(Stored dataset items)
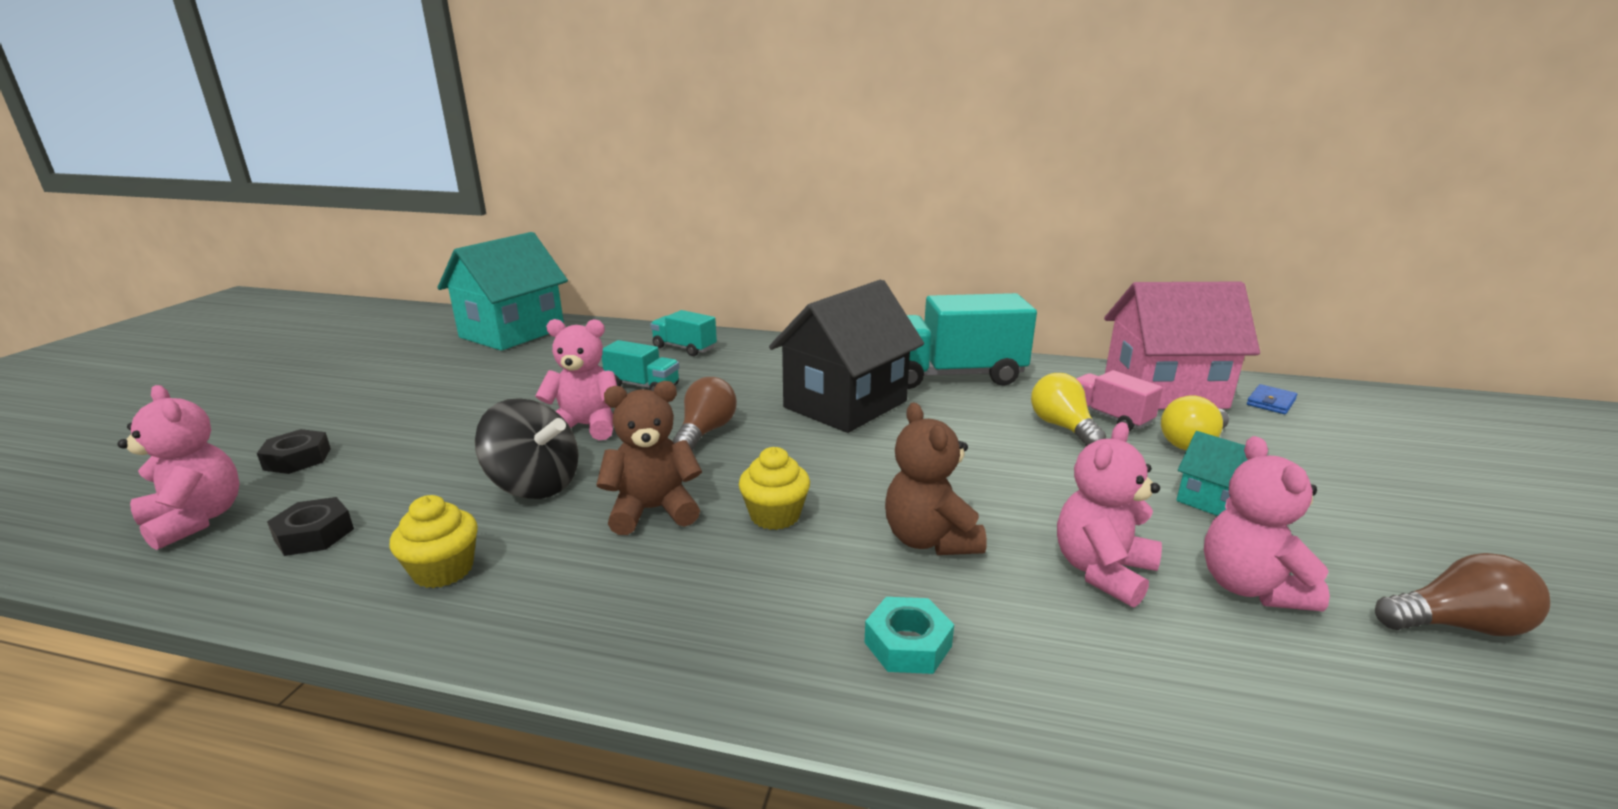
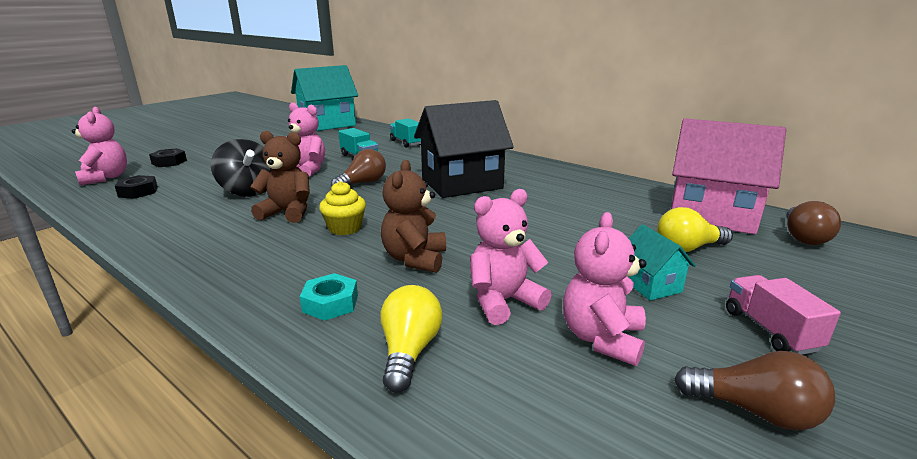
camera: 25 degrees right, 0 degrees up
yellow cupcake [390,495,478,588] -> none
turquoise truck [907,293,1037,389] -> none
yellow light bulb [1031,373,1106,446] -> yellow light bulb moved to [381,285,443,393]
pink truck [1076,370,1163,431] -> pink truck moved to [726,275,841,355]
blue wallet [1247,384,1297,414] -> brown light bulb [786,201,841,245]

* * *

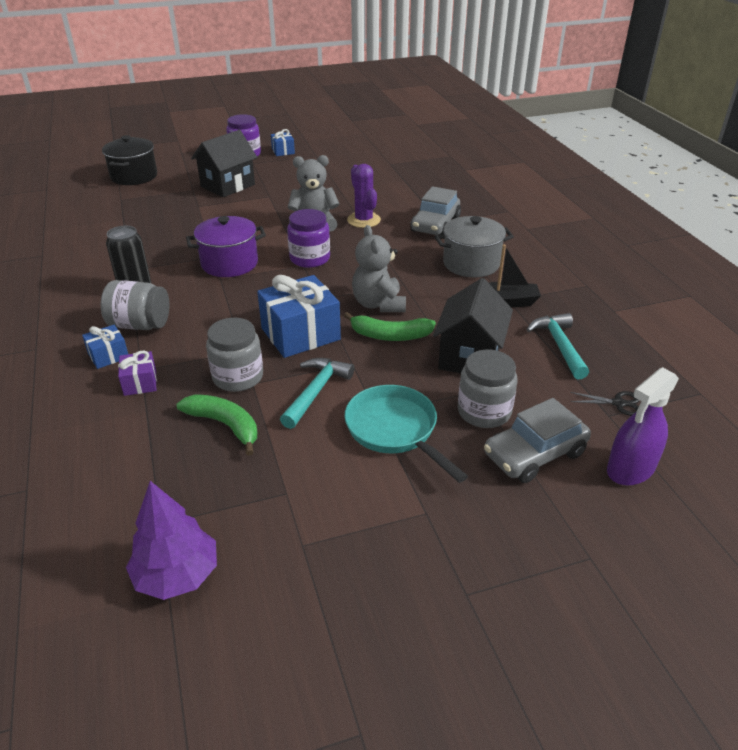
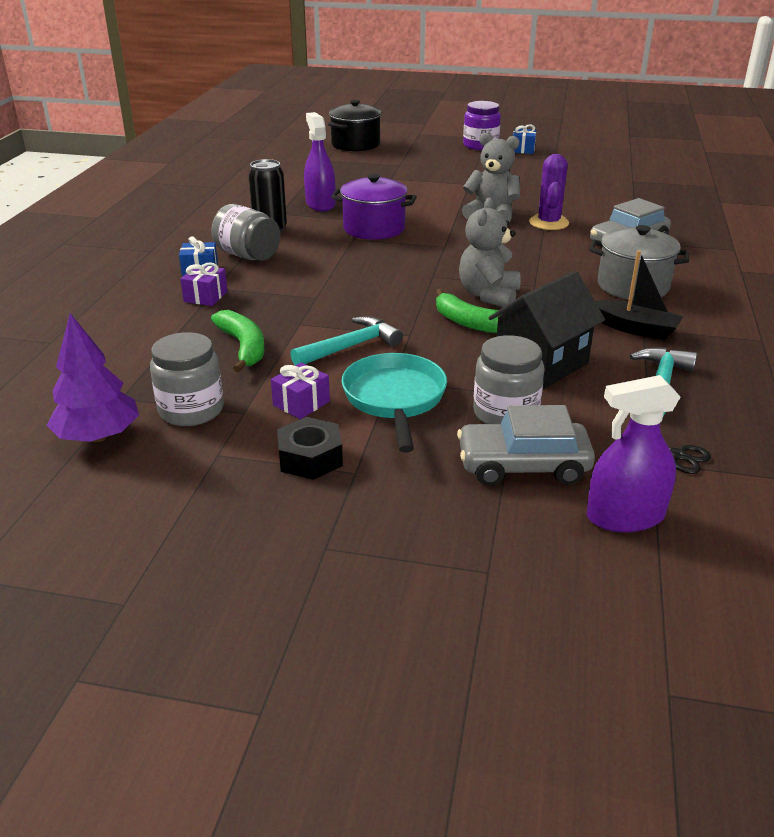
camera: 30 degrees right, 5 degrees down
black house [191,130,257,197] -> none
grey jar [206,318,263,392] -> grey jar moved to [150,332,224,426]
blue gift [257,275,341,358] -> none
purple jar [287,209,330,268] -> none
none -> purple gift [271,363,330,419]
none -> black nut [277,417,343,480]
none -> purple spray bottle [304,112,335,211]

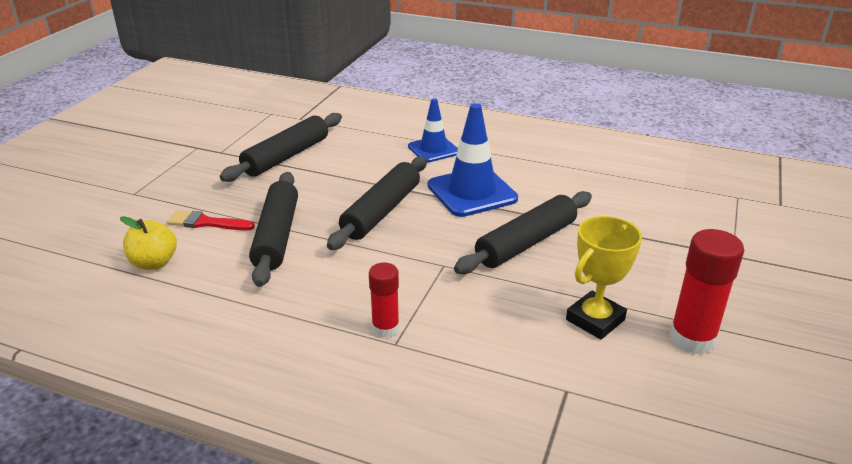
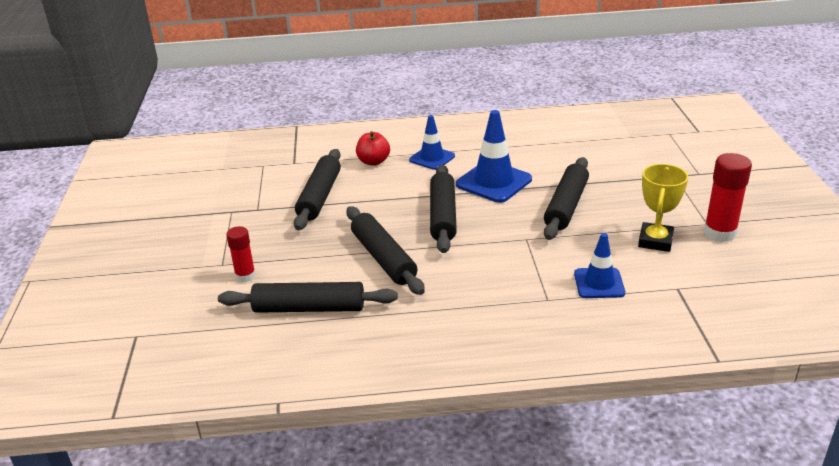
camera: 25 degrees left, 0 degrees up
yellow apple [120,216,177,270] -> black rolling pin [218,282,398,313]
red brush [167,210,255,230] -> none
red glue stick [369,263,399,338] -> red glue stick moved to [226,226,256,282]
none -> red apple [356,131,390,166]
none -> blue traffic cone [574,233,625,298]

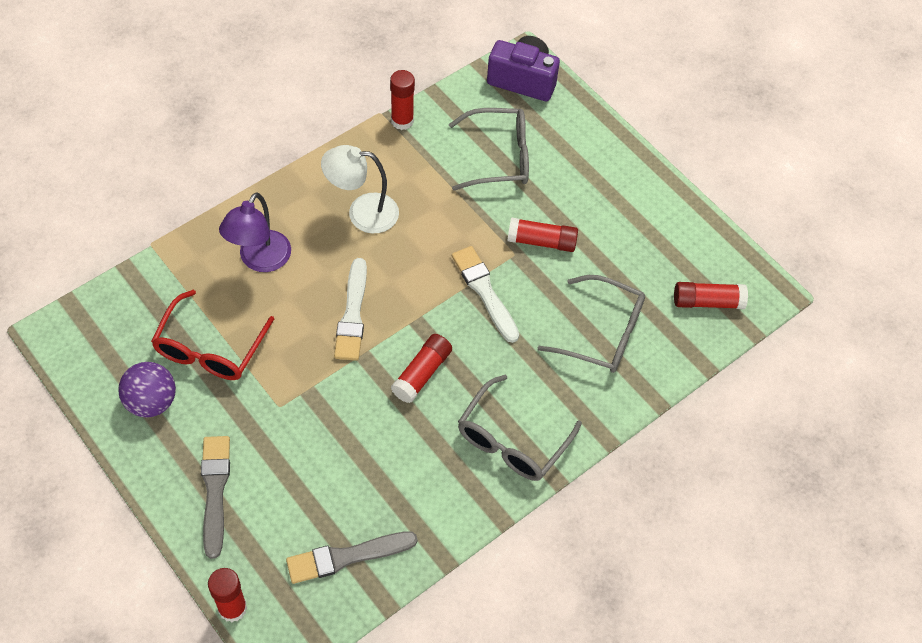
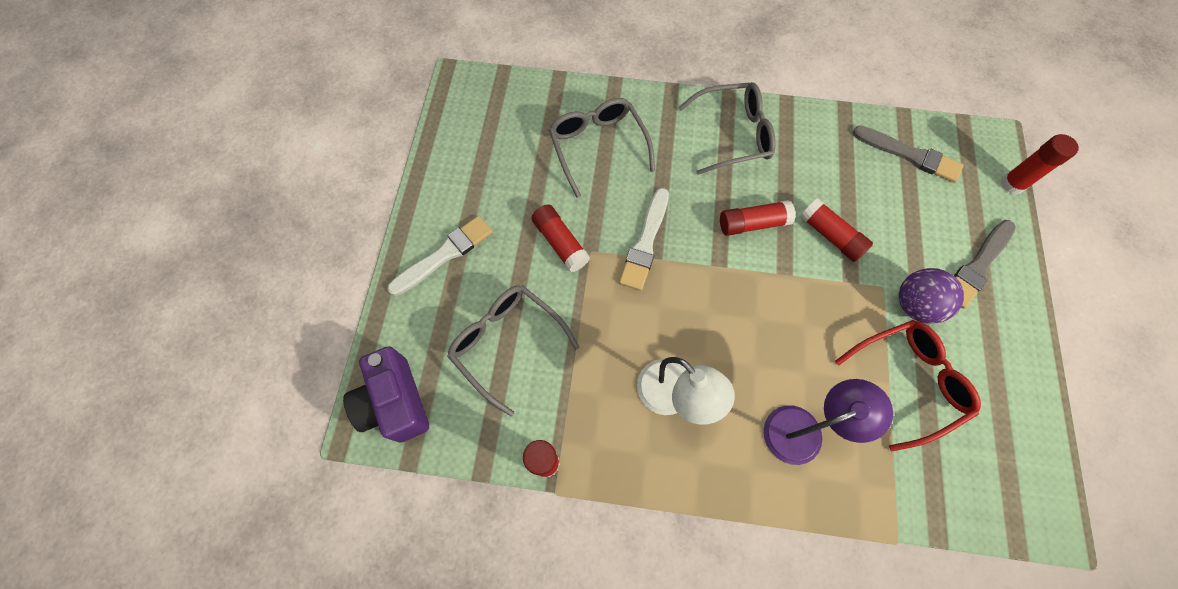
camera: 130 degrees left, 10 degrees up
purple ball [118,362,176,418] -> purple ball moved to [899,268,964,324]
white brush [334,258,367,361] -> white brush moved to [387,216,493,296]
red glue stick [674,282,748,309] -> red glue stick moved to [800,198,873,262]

What the task asks: Look above for the line with "grey jar [206,318,263,392]" and the line with "red glue stick [674,282,748,309]", then restate exactly those two lines and all lines between them, with no pictures.

Your response:
grey jar [206,318,263,392] -> grey jar moved to [150,332,224,426]
blue gift [257,275,341,358] -> none
purple jar [287,209,330,268] -> none
none -> purple gift [271,363,330,419]
none -> black nut [277,417,343,480]
none -> purple spray bottle [304,112,335,211]

camera: 25 degrees left, 0 degrees up
yellow apple [120,216,177,270] -> black rolling pin [218,282,398,313]
red brush [167,210,255,230] -> none
red glue stick [369,263,399,338] -> red glue stick moved to [226,226,256,282]
none -> red apple [356,131,390,166]
none -> blue traffic cone [574,233,625,298]

camera: 130 degrees left, 10 degrees up
purple ball [118,362,176,418] -> purple ball moved to [899,268,964,324]
white brush [334,258,367,361] -> white brush moved to [387,216,493,296]
red glue stick [674,282,748,309] -> red glue stick moved to [800,198,873,262]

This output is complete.